Provided material below:

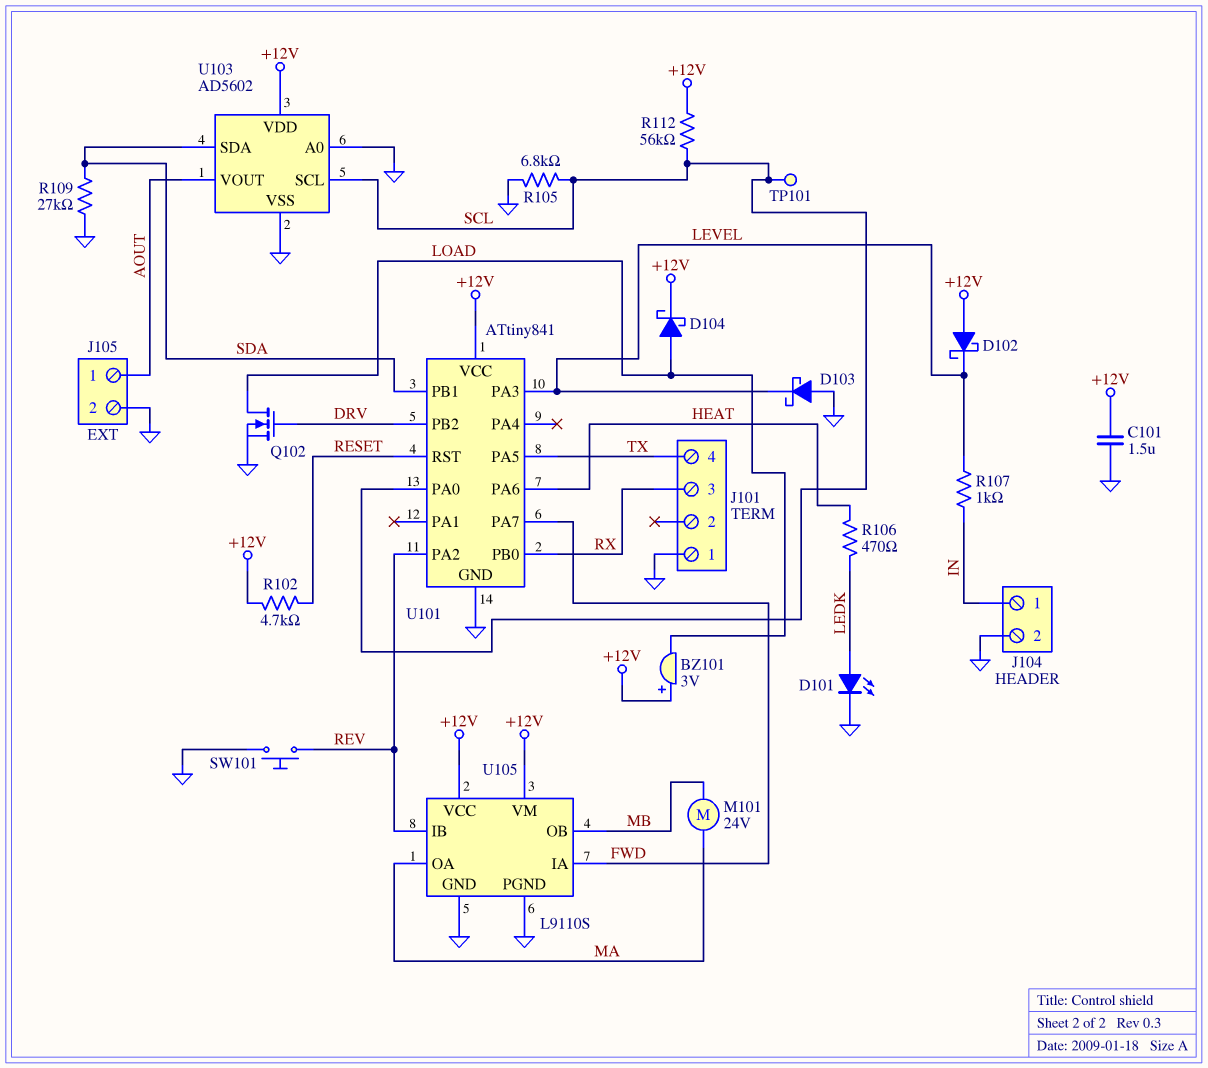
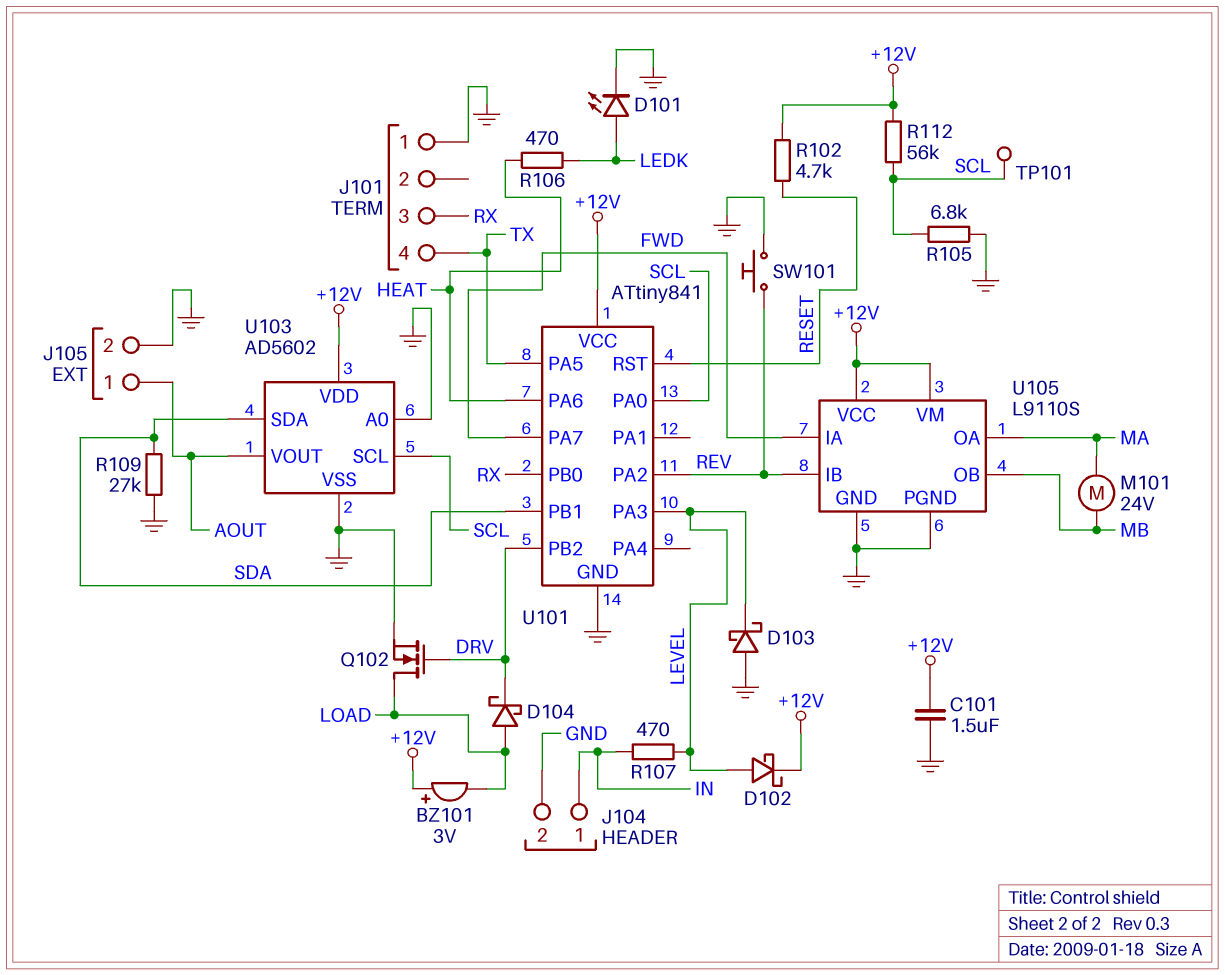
D102: schottky (A +12V, K LEVEL) -> schottky (A LEVEL, K +12V)
D104: schottky (A LOAD, K +12V) -> schottky (A LOAD, K DRV)
R107: 1k (IN, LEVEL) -> 470 (IN, LEVEL)

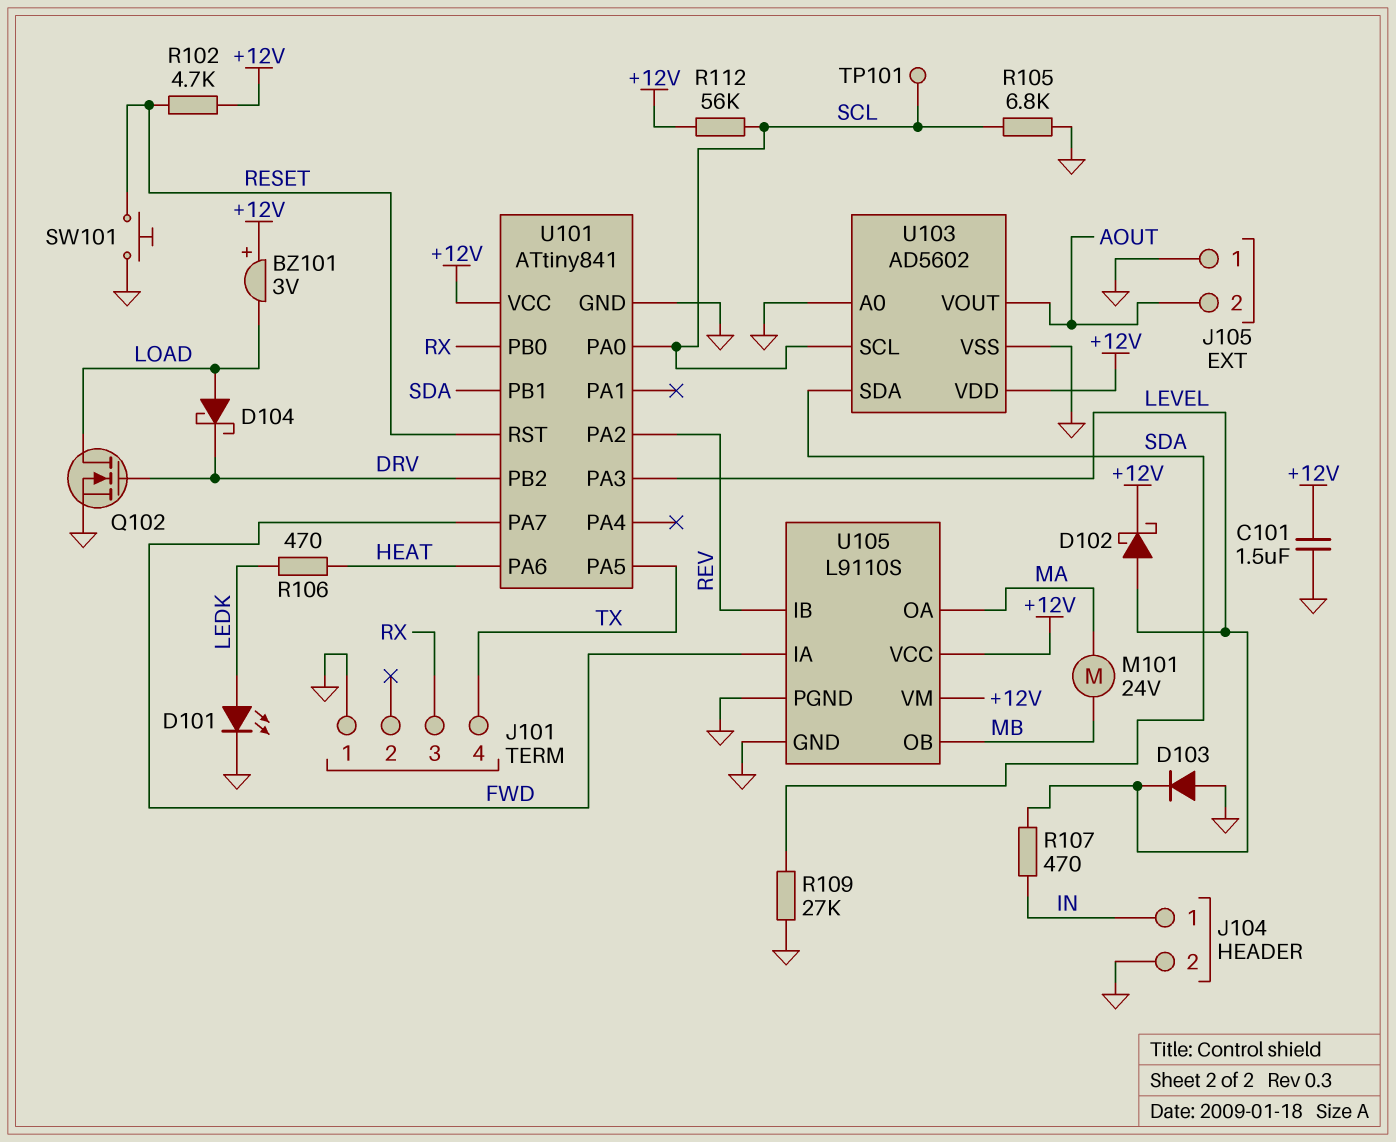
D103: schottky (A GND, K LEVEL) -> diode (A GND, K LEVEL)
J105 pin 1: AOUT -> GND
J105 pin 2: GND -> AOUT
SW101: button (GND, REV) -> button (GND, RESET)

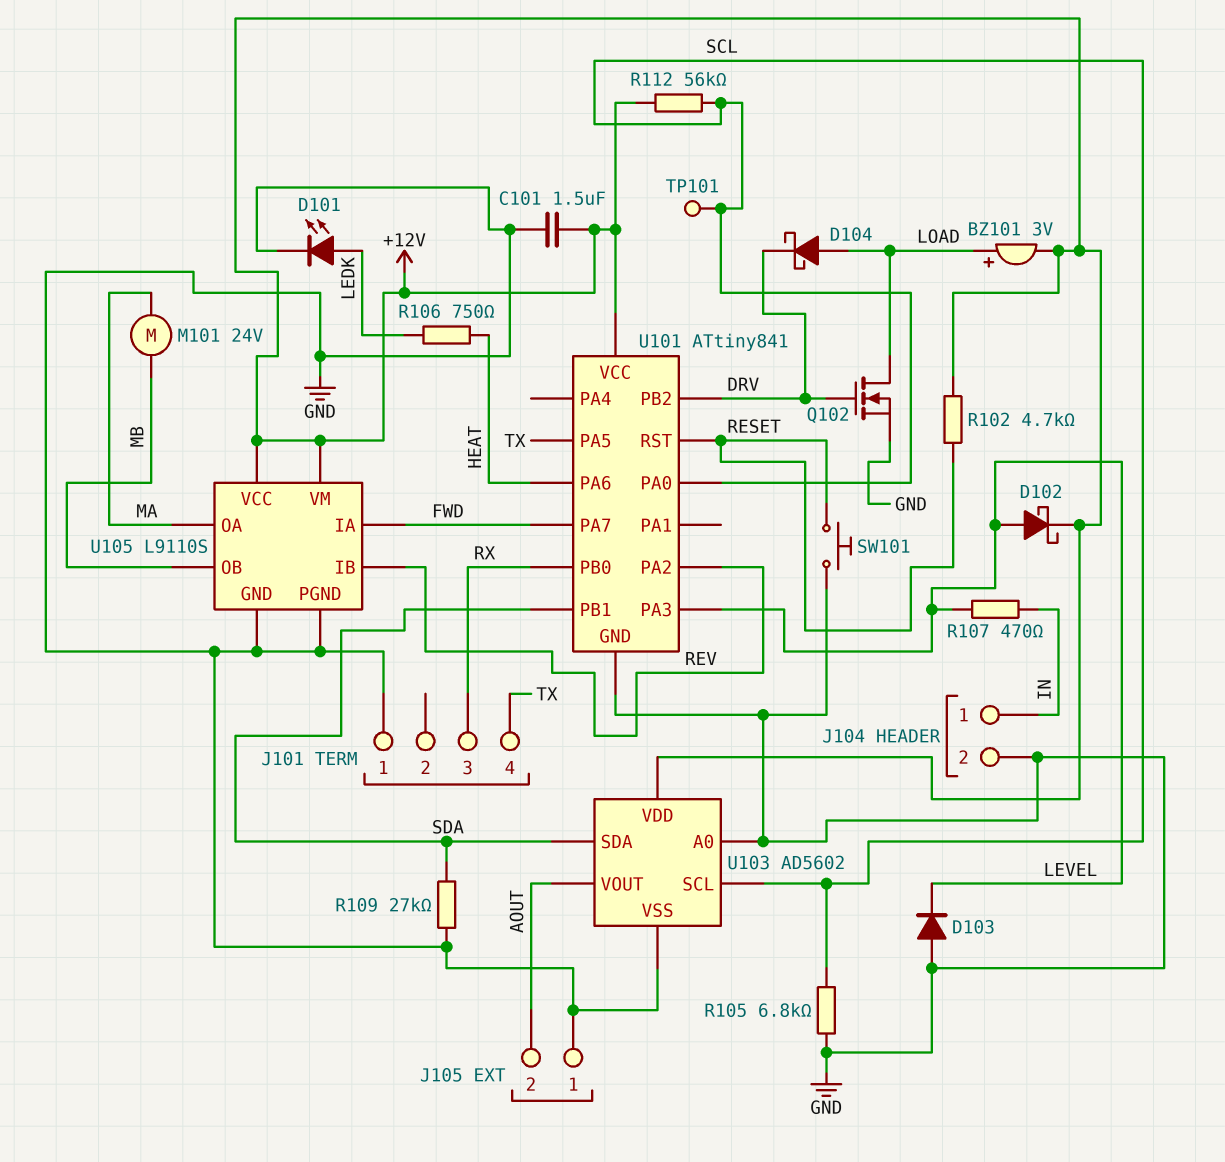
BZ101: buzzer 3V (plus +12V, minus LOAD) -> buzzer 3V (plus LOAD, minus +12V)
R106: 470 (HEAT, LEDK) -> 750 (HEAT, LEDK)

End of Provided material.

» **Required work**:
What is the number of lines in these records that contain "AOUT"? Reply with the number only.

» **Solved exercise**:
2